*** Opening Materials provided ***

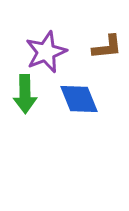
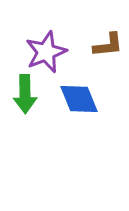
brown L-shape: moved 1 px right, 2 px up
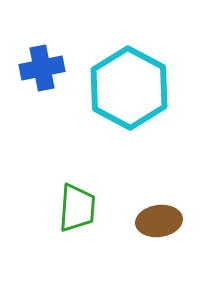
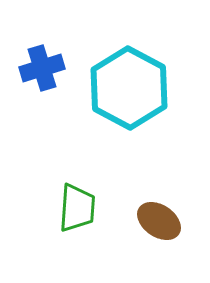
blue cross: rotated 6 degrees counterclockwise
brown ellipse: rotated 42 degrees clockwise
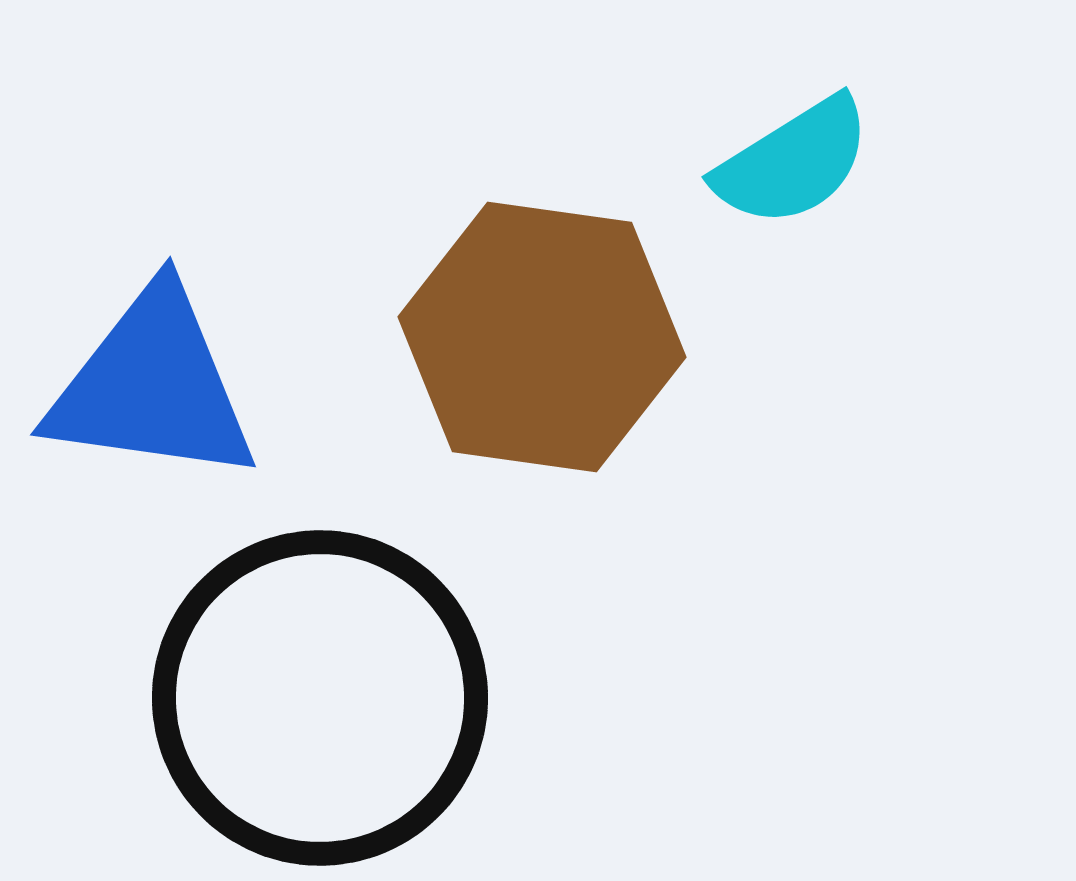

*** Closing Materials provided ***
*** Opening Materials provided ***

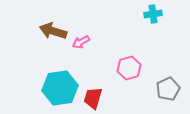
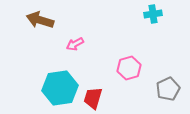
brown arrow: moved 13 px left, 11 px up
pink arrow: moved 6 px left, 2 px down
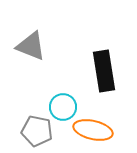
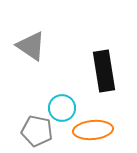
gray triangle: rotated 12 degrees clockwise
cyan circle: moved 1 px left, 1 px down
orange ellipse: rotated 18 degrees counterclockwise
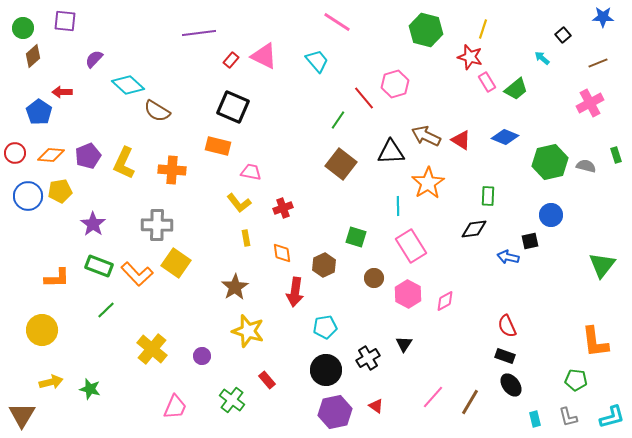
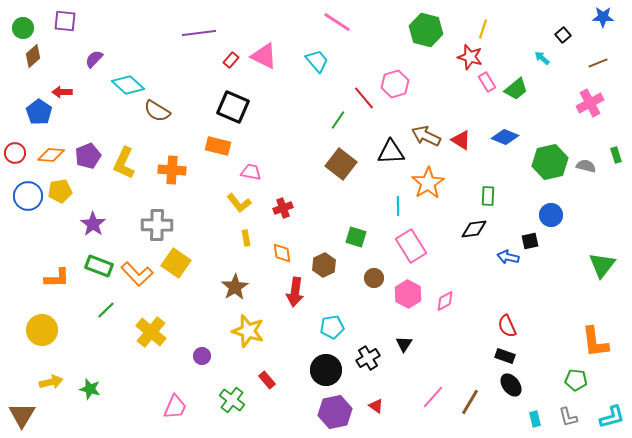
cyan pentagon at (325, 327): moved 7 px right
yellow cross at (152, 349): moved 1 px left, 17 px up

*** Closing Materials provided ***

— What the task requires —
Would you give again, exactly, the lines in the data above that run from the line containing "brown arrow: moved 13 px left, 11 px up" to the line containing "orange ellipse: rotated"? Include both ends and no pictures.

— Answer section —
brown arrow: moved 13 px left, 11 px up
pink arrow: moved 6 px left, 2 px down
gray triangle: rotated 12 degrees clockwise
cyan circle: moved 1 px left, 1 px down
orange ellipse: rotated 18 degrees counterclockwise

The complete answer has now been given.